[Image sets with object changes]
□ □ □ □
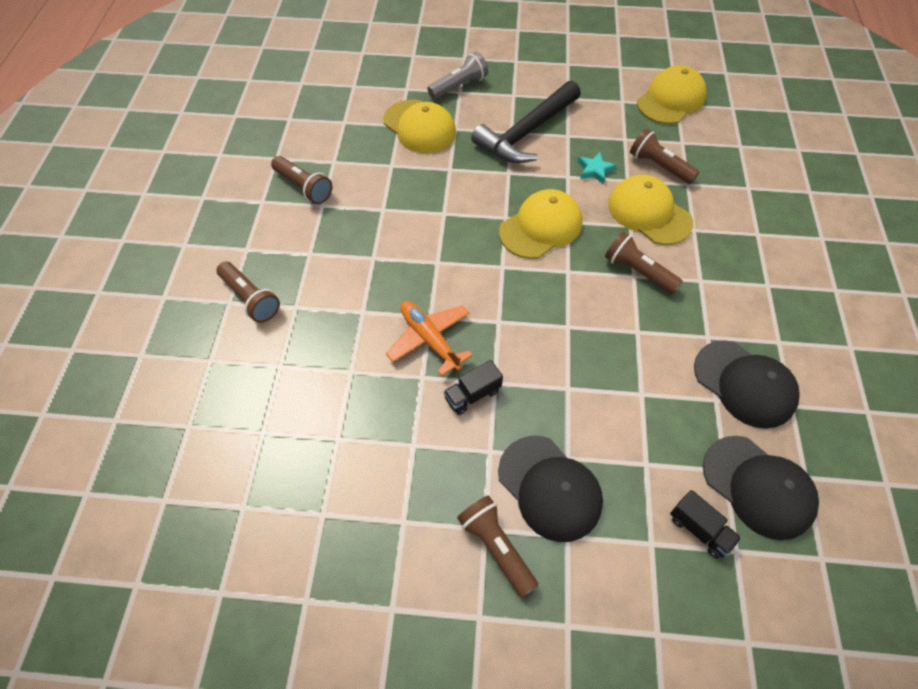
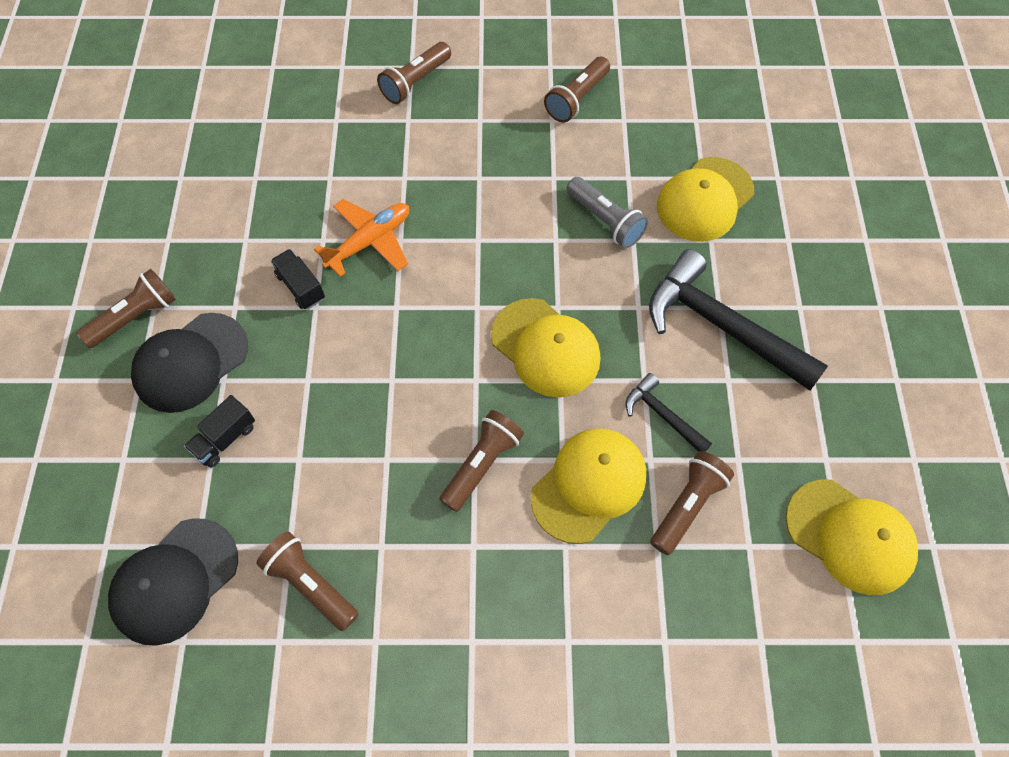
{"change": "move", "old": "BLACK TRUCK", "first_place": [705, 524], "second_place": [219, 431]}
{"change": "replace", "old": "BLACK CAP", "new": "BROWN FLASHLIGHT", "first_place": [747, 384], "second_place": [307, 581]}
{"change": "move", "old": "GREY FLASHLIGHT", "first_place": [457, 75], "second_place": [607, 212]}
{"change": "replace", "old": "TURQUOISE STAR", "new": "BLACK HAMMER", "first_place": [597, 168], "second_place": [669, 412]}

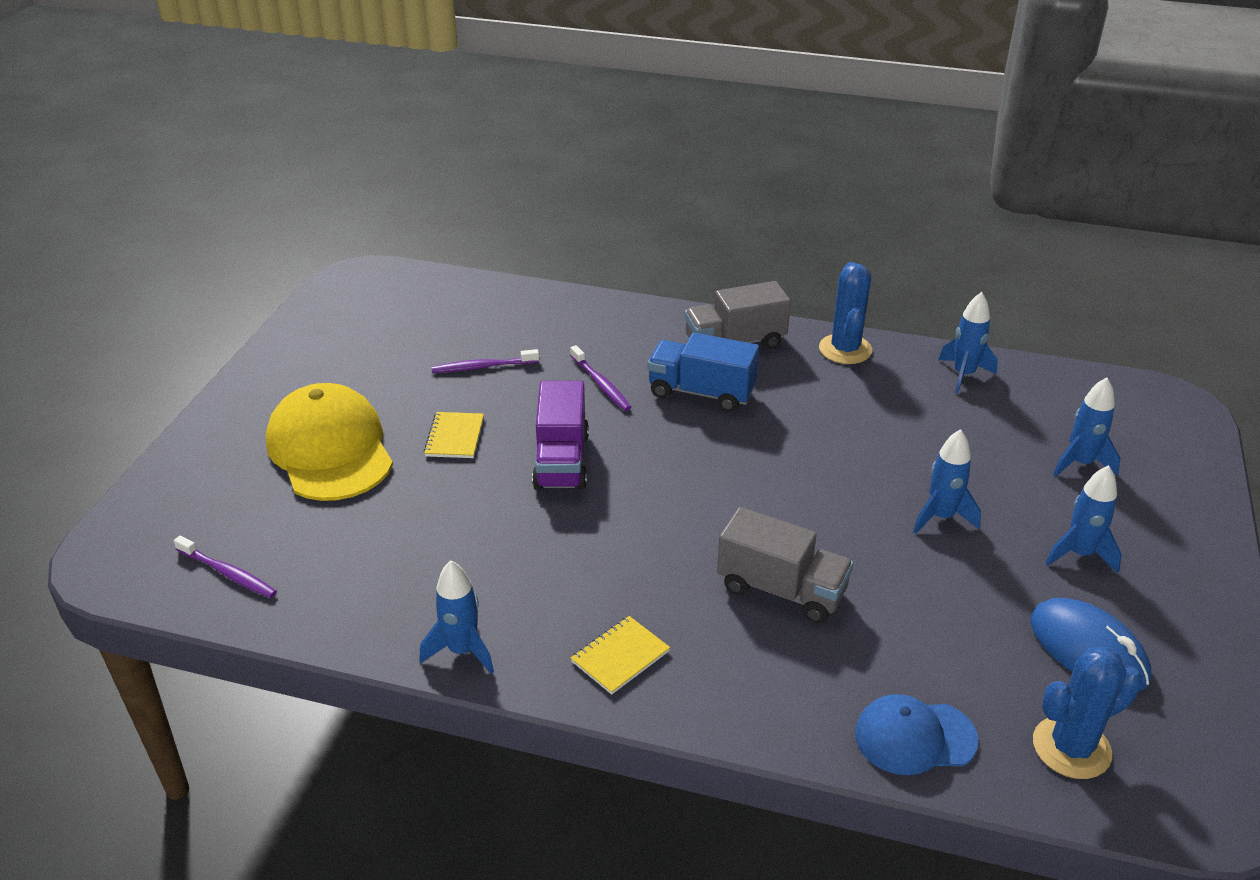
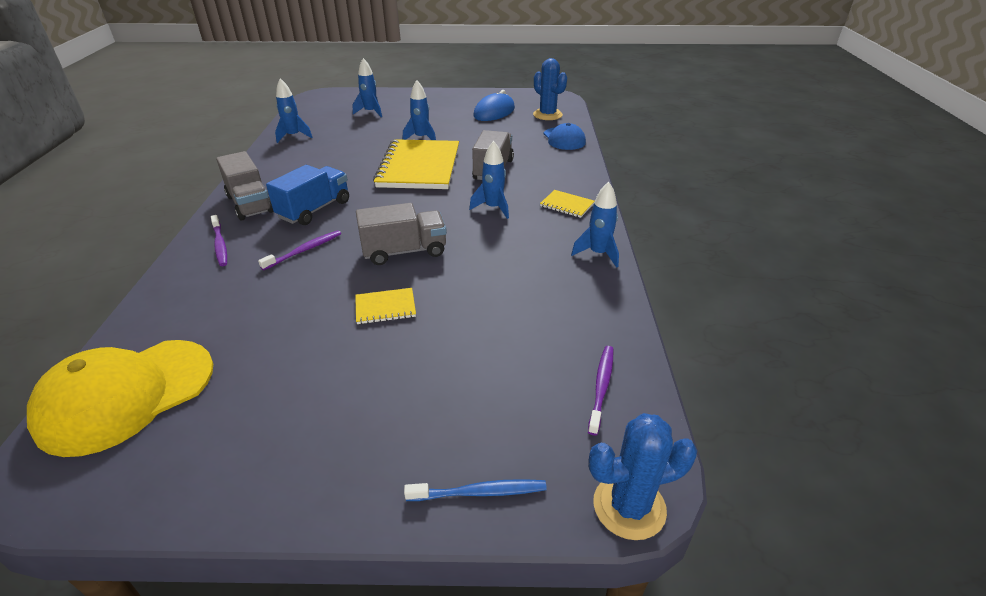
{"change": "move", "old": "YELLOW CAP", "first_place": [329, 442], "second_place": [120, 398]}
{"change": "move", "old": "PURPLE TOOTHBRUSH", "first_place": [485, 361], "second_place": [219, 240]}
{"change": "rotate", "old": "BLUE TRUCK", "first_place": [703, 372], "second_place": [307, 195], "degrees": -150}
{"change": "recolor", "old": "PURPLE TRUCK", "new": "GREY TRUCK", "first_place": [560, 435], "second_place": [401, 234]}
{"change": "insert", "new": "YELLOW NOTEBOOK", "second_place": [416, 164]}
{"change": "insert", "new": "BLUE TOOTHBRUSH", "second_place": [475, 490]}
{"change": "move", "old": "BLUE ROCKET", "first_place": [1084, 519], "second_place": [489, 180]}
{"change": "move", "old": "BLUE CACTUS", "first_place": [845, 313], "second_place": [642, 476]}

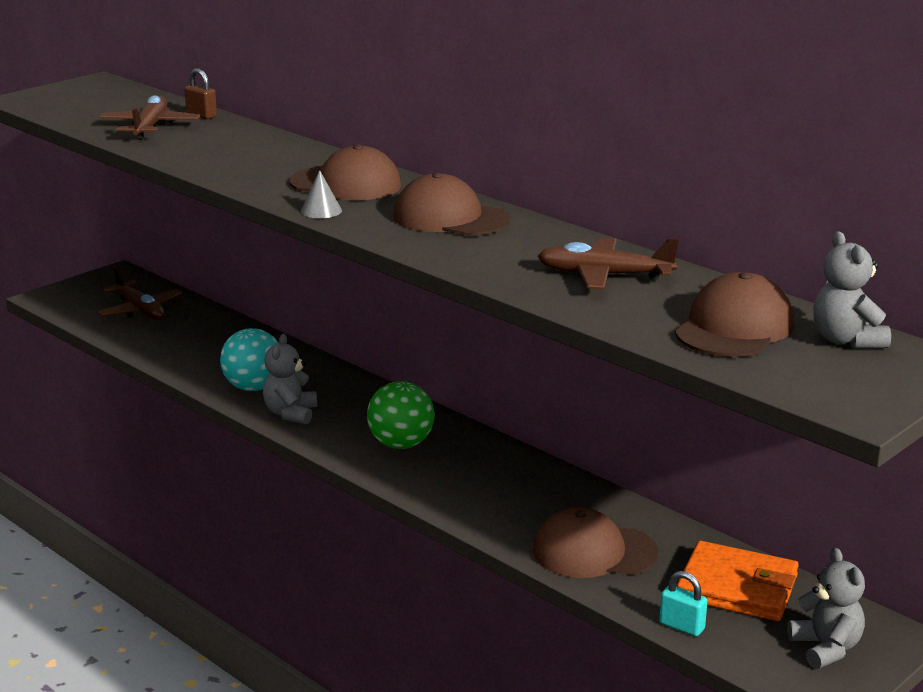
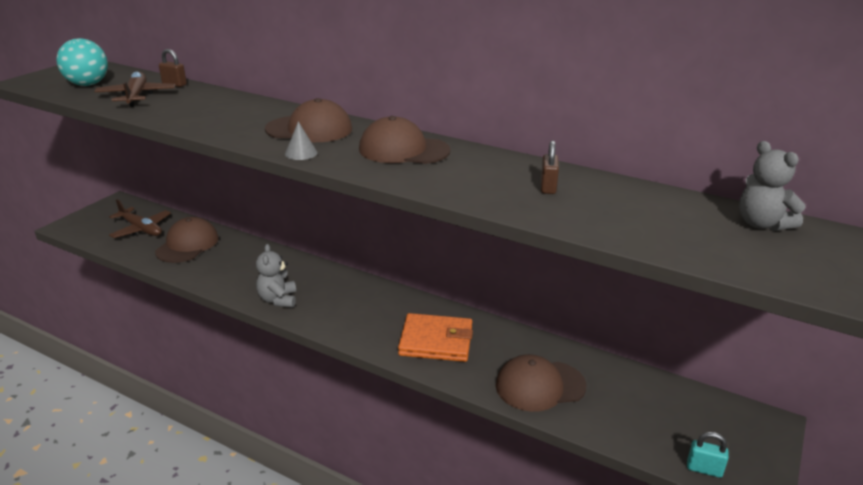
{"change": "move", "old": "TURQUOISE BALL", "first_place": [249, 359], "second_place": [82, 62]}
{"change": "move", "old": "BROWN CAP", "first_place": [734, 314], "second_place": [187, 240]}
{"change": "move", "old": "ORANGE WALLET", "first_place": [738, 581], "second_place": [435, 337]}
{"change": "replace", "old": "BROWN PLANE", "new": "BROWN PADLOCK", "first_place": [608, 264], "second_place": [550, 167]}
{"change": "move", "old": "TURQUOISE PADLOCK", "first_place": [683, 603], "second_place": [708, 455]}
{"change": "delete", "old": "GREEN BALL", "first_place": [401, 415]}
{"change": "delete", "old": "GREY TEDDY BEAR", "first_place": [826, 608]}

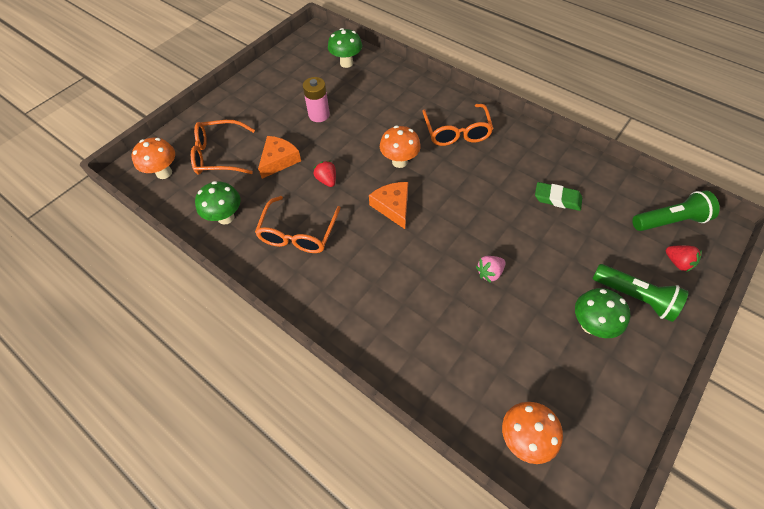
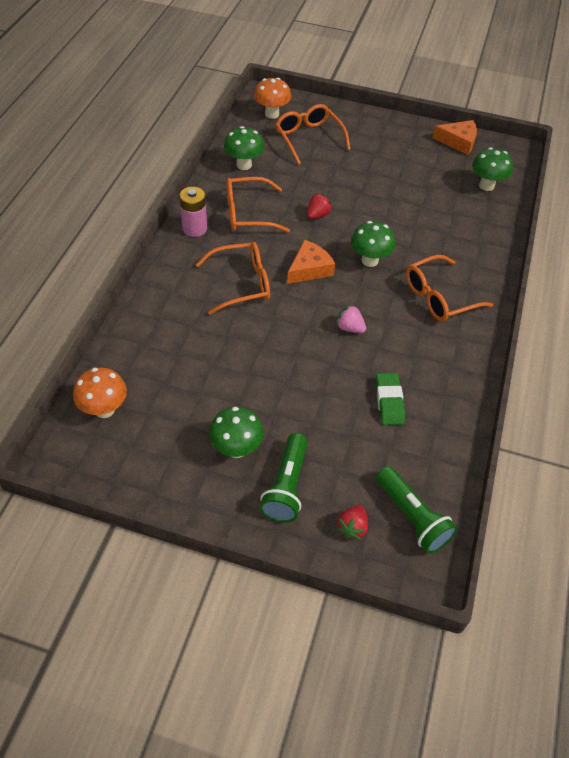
{"change": "move", "old": "PINK BATTERY", "first_place": [316, 99], "second_place": [193, 212]}
{"change": "insert", "new": "ORANGE GLASSES", "second_place": [233, 278]}
{"change": "move", "old": "PINK STRAWBERRY", "first_place": [490, 269], "second_place": [351, 318]}
{"change": "recolor", "old": "ORANGE MUSHROOM", "new": "GREEN MUSHROOM", "first_place": [400, 147], "second_place": [373, 244]}
{"change": "move", "old": "ORANGE CHEESE", "first_place": [279, 157], "second_place": [455, 137]}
□ □ □ □
Pictures are to be left out; all other data must be returned exactly.

OUTPUT OF THE TASK »
{"change": "move", "old": "BLACK TRUCK", "first_place": [705, 524], "second_place": [219, 431]}
{"change": "replace", "old": "BLACK CAP", "new": "BROWN FLASHLIGHT", "first_place": [747, 384], "second_place": [307, 581]}
{"change": "move", "old": "GREY FLASHLIGHT", "first_place": [457, 75], "second_place": [607, 212]}
{"change": "replace", "old": "TURQUOISE STAR", "new": "BLACK HAMMER", "first_place": [597, 168], "second_place": [669, 412]}

{"change": "move", "old": "YELLOW CAP", "first_place": [329, 442], "second_place": [120, 398]}
{"change": "move", "old": "PURPLE TOOTHBRUSH", "first_place": [485, 361], "second_place": [219, 240]}
{"change": "rotate", "old": "BLUE TRUCK", "first_place": [703, 372], "second_place": [307, 195], "degrees": -150}
{"change": "recolor", "old": "PURPLE TRUCK", "new": "GREY TRUCK", "first_place": [560, 435], "second_place": [401, 234]}
{"change": "insert", "new": "YELLOW NOTEBOOK", "second_place": [416, 164]}
{"change": "insert", "new": "BLUE TOOTHBRUSH", "second_place": [475, 490]}
{"change": "move", "old": "BLUE ROCKET", "first_place": [1084, 519], "second_place": [489, 180]}
{"change": "move", "old": "BLUE CACTUS", "first_place": [845, 313], "second_place": [642, 476]}

{"change": "move", "old": "TURQUOISE BALL", "first_place": [249, 359], "second_place": [82, 62]}
{"change": "move", "old": "BROWN CAP", "first_place": [734, 314], "second_place": [187, 240]}
{"change": "move", "old": "ORANGE WALLET", "first_place": [738, 581], "second_place": [435, 337]}
{"change": "replace", "old": "BROWN PLANE", "new": "BROWN PADLOCK", "first_place": [608, 264], "second_place": [550, 167]}
{"change": "move", "old": "TURQUOISE PADLOCK", "first_place": [683, 603], "second_place": [708, 455]}
{"change": "delete", "old": "GREEN BALL", "first_place": [401, 415]}
{"change": "delete", "old": "GREY TEDDY BEAR", "first_place": [826, 608]}

{"change": "move", "old": "PINK BATTERY", "first_place": [316, 99], "second_place": [193, 212]}
{"change": "insert", "new": "ORANGE GLASSES", "second_place": [233, 278]}
{"change": "move", "old": "PINK STRAWBERRY", "first_place": [490, 269], "second_place": [351, 318]}
{"change": "recolor", "old": "ORANGE MUSHROOM", "new": "GREEN MUSHROOM", "first_place": [400, 147], "second_place": [373, 244]}
{"change": "move", "old": "ORANGE CHEESE", "first_place": [279, 157], "second_place": [455, 137]}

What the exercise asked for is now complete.